* _What to work on_: Write out the data below exactly as given, without any of its pictures.

* * * * * * * * *

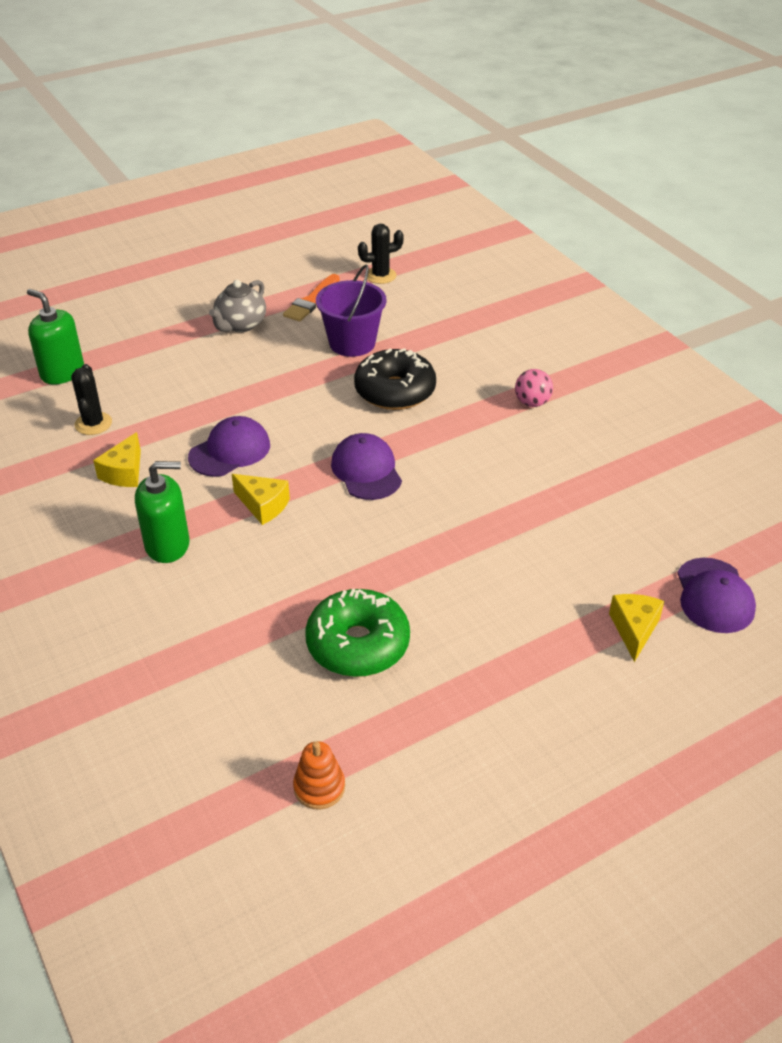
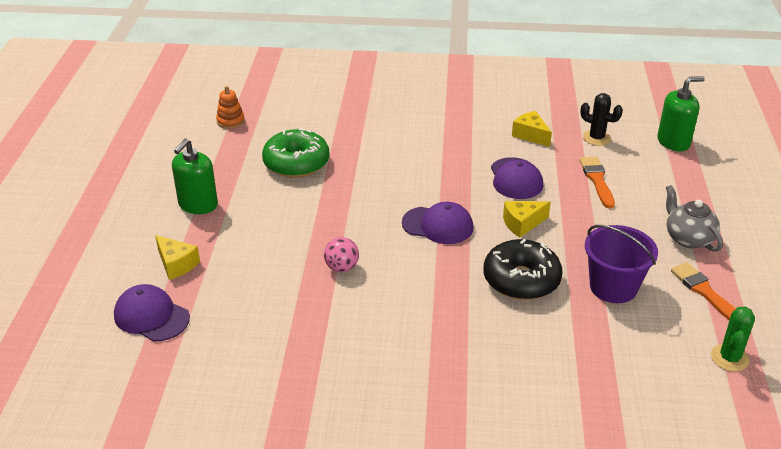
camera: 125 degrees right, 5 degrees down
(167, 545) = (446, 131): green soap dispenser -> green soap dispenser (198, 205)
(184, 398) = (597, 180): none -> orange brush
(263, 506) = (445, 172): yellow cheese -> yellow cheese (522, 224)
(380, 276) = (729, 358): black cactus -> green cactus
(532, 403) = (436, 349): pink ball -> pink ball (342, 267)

* * * * * * * * *

* _Written solution_:
camera: 125 degrees right, 5 degrees down
(167, 545) = (446, 131): green soap dispenser -> green soap dispenser (198, 205)
(184, 398) = (597, 180): none -> orange brush
(263, 506) = (445, 172): yellow cheese -> yellow cheese (522, 224)
(380, 276) = (729, 358): black cactus -> green cactus
(532, 403) = (436, 349): pink ball -> pink ball (342, 267)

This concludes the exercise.